**Directive**
Reproduce the material below line for line without any change, from its first line through the line containing "Rosario: 06:25 -> 10:25", with both of those lines included.
— START OF Records shown —
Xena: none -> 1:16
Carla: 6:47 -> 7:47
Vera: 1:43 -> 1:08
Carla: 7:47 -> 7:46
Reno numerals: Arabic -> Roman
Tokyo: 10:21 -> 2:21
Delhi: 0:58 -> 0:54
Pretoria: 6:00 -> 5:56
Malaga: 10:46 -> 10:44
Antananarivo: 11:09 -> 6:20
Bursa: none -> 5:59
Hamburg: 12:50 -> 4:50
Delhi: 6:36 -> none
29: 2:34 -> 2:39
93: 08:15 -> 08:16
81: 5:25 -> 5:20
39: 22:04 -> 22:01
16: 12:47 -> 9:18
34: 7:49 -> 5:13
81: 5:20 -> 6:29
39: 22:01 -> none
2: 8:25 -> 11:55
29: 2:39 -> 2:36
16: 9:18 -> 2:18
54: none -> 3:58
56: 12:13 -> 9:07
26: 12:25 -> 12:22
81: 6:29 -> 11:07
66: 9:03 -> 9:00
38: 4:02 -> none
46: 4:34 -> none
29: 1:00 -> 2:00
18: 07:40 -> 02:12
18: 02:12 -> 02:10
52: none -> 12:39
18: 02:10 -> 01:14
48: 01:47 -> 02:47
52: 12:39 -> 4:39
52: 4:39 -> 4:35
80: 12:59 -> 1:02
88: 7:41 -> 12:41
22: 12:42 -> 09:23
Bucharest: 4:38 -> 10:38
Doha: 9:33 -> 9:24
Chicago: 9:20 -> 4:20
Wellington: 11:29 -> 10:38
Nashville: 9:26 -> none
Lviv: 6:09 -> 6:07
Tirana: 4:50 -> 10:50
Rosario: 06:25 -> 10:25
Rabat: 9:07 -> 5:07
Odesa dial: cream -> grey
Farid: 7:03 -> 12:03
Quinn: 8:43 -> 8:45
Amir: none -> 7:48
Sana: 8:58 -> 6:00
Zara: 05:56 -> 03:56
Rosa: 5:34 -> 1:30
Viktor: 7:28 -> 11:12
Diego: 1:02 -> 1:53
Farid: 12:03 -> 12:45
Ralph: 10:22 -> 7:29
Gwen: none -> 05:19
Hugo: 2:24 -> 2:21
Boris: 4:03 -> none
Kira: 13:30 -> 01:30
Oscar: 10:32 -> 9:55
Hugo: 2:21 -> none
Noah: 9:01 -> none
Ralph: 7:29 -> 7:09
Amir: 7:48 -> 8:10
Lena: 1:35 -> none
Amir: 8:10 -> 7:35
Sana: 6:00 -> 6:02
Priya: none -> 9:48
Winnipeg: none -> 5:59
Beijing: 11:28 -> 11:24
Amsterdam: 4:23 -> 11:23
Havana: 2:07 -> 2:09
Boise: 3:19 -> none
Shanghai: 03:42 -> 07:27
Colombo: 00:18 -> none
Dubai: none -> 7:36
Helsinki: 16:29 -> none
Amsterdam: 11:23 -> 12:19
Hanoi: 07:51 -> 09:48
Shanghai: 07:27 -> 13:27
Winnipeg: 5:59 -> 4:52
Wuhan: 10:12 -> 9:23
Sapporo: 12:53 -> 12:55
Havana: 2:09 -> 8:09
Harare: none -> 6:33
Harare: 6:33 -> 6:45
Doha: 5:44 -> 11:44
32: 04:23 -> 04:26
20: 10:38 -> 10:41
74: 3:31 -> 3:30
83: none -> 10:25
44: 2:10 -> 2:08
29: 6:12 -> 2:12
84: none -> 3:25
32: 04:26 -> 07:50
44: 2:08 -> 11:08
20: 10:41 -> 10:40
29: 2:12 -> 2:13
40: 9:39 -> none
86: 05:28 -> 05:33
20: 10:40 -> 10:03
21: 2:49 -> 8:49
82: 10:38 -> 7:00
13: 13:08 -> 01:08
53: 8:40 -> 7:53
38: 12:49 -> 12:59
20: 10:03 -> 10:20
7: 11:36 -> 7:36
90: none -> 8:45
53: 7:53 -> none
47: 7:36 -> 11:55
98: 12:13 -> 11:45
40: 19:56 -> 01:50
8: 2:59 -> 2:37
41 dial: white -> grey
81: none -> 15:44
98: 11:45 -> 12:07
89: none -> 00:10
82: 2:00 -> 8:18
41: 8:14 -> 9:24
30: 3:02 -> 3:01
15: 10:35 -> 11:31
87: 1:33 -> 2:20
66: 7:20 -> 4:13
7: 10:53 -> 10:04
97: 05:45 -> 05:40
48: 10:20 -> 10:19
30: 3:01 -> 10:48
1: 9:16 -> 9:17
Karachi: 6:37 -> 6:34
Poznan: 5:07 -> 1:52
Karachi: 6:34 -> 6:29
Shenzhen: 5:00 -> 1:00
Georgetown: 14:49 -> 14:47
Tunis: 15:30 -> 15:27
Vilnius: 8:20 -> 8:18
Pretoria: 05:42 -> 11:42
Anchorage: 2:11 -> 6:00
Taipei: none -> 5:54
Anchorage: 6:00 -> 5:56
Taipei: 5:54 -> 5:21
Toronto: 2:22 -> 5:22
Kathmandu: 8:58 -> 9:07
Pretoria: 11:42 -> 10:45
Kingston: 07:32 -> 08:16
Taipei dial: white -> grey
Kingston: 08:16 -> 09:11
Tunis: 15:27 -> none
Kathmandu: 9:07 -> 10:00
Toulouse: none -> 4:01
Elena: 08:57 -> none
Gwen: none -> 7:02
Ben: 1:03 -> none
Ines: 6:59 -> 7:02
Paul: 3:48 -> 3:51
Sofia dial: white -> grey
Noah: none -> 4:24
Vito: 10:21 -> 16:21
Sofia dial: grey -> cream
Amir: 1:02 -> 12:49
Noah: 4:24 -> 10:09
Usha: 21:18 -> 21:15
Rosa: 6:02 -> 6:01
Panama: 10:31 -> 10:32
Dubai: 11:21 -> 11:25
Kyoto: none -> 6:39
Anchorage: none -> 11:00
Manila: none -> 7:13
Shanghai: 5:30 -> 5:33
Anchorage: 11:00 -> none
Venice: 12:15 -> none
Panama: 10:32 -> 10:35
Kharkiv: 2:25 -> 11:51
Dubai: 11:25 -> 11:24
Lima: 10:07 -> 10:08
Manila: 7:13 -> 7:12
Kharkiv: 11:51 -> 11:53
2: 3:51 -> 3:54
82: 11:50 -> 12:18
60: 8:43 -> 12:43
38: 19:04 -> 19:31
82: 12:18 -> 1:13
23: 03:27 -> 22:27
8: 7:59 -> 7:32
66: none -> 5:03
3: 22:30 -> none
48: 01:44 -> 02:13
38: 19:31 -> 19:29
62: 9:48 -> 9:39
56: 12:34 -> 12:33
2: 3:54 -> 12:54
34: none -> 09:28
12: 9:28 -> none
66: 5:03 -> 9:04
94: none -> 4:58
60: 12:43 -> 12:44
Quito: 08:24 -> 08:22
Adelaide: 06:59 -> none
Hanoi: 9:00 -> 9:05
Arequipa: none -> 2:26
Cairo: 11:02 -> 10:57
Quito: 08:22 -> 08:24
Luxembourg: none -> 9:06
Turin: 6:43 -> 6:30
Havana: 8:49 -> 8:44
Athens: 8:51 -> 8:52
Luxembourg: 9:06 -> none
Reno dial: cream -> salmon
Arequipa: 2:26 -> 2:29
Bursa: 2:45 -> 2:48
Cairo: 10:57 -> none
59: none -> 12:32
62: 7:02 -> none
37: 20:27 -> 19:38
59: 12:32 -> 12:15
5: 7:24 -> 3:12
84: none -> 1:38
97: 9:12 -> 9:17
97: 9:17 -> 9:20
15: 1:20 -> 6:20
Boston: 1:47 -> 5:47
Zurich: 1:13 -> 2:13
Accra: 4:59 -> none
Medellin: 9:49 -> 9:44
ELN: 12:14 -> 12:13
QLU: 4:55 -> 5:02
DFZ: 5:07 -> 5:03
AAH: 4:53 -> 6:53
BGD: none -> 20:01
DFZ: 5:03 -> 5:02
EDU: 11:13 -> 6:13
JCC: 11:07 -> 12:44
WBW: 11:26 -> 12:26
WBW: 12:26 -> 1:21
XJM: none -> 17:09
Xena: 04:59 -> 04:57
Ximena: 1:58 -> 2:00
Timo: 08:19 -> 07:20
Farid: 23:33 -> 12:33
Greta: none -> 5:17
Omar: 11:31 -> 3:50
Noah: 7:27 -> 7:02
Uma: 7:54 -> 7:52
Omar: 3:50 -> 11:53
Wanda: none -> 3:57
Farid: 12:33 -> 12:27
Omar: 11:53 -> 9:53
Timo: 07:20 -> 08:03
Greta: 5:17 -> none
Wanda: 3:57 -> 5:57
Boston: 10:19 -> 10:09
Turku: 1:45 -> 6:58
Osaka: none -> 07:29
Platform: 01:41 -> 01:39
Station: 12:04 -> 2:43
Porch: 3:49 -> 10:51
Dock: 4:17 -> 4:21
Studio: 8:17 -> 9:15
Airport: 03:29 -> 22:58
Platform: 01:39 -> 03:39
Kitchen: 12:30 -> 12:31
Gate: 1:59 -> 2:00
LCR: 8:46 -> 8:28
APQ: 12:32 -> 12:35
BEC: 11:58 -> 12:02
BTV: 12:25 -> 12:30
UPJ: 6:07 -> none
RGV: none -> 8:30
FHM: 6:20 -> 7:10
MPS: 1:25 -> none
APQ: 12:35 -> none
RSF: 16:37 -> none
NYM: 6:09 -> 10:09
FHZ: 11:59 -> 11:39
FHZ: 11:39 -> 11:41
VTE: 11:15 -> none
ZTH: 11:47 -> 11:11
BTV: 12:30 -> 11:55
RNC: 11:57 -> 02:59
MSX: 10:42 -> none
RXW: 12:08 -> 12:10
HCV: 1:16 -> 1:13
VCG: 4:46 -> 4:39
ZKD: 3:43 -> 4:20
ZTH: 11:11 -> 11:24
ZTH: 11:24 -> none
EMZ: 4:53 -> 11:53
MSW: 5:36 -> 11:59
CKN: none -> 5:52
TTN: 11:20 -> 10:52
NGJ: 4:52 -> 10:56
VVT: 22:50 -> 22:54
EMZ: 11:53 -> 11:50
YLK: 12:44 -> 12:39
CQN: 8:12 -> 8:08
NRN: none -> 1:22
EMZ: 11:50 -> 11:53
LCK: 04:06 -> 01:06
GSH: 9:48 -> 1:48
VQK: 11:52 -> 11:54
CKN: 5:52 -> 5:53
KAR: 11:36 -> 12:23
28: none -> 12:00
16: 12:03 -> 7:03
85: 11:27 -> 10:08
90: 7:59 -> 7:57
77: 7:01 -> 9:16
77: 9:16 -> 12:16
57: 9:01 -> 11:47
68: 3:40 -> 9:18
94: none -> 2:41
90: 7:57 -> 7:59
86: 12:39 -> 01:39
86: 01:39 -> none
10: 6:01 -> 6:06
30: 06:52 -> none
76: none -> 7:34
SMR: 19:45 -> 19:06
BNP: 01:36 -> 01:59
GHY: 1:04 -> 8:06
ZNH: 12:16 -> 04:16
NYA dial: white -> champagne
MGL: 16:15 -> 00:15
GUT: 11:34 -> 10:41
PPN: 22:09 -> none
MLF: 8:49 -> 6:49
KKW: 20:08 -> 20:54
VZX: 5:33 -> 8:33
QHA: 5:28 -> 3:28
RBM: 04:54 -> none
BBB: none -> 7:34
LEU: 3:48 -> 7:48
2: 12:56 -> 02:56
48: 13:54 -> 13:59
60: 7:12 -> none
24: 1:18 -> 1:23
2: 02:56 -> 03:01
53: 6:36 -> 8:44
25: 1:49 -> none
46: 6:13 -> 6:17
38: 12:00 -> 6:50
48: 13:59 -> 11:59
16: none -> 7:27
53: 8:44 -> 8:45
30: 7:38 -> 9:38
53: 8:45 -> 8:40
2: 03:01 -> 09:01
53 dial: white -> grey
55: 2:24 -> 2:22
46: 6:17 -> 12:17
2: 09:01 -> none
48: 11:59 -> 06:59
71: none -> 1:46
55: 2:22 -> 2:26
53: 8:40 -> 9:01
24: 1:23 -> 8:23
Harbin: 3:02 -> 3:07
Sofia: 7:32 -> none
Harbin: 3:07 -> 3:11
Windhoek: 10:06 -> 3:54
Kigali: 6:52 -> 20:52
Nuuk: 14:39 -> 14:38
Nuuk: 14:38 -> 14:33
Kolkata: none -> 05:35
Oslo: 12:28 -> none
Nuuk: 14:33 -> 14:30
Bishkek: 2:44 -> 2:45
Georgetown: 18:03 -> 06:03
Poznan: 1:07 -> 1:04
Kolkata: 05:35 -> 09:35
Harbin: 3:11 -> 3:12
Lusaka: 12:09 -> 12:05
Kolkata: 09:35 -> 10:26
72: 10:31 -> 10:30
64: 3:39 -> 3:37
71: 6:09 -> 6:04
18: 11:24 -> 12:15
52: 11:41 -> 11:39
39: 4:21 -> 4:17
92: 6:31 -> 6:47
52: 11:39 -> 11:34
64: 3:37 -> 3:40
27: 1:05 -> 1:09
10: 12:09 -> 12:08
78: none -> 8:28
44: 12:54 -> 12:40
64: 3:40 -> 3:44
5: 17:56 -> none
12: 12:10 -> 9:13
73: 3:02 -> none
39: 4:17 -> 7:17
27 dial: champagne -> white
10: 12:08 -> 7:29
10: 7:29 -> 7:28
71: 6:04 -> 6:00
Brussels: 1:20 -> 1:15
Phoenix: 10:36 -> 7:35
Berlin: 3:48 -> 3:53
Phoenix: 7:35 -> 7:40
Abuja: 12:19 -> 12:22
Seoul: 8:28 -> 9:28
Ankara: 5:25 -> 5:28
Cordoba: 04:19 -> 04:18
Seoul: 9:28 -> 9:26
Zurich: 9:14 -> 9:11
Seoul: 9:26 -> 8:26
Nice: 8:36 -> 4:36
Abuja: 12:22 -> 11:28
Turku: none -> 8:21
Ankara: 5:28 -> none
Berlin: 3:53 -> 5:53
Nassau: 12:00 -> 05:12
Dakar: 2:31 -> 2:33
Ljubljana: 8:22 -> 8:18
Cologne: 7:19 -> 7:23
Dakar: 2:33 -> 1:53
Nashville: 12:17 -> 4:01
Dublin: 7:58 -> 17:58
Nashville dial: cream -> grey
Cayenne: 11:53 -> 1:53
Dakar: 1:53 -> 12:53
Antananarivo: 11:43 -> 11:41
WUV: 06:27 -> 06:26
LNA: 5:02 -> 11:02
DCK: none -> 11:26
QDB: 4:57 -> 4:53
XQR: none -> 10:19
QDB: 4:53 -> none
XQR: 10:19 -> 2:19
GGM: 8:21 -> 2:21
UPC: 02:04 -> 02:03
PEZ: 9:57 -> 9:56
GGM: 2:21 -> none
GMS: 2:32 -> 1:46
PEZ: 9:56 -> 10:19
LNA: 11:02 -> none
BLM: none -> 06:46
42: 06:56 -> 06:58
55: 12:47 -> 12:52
— END OF Records shown —
**Answer**
Xena: none -> 1:16
Carla: 6:47 -> 7:47
Vera: 1:43 -> 1:08
Carla: 7:47 -> 7:46
Reno numerals: Arabic -> Roman
Tokyo: 10:21 -> 2:21
Delhi: 0:58 -> 0:54
Pretoria: 6:00 -> 5:56
Malaga: 10:46 -> 10:44
Antananarivo: 11:09 -> 6:20
Bursa: none -> 5:59
Hamburg: 12:50 -> 4:50
Delhi: 6:36 -> none
29: 2:34 -> 2:39
93: 08:15 -> 08:16
81: 5:25 -> 5:20
39: 22:04 -> 22:01
16: 12:47 -> 9:18
34: 7:49 -> 5:13
81: 5:20 -> 6:29
39: 22:01 -> none
2: 8:25 -> 11:55
29: 2:39 -> 2:36
16: 9:18 -> 2:18
54: none -> 3:58
56: 12:13 -> 9:07
26: 12:25 -> 12:22
81: 6:29 -> 11:07
66: 9:03 -> 9:00
38: 4:02 -> none
46: 4:34 -> none
29: 1:00 -> 2:00
18: 07:40 -> 02:12
18: 02:12 -> 02:10
52: none -> 12:39
18: 02:10 -> 01:14
48: 01:47 -> 02:47
52: 12:39 -> 4:39
52: 4:39 -> 4:35
80: 12:59 -> 1:02
88: 7:41 -> 12:41
22: 12:42 -> 09:23
Bucharest: 4:38 -> 10:38
Doha: 9:33 -> 9:24
Chicago: 9:20 -> 4:20
Wellington: 11:29 -> 10:38
Nashville: 9:26 -> none
Lviv: 6:09 -> 6:07
Tirana: 4:50 -> 10:50
Rosario: 06:25 -> 10:25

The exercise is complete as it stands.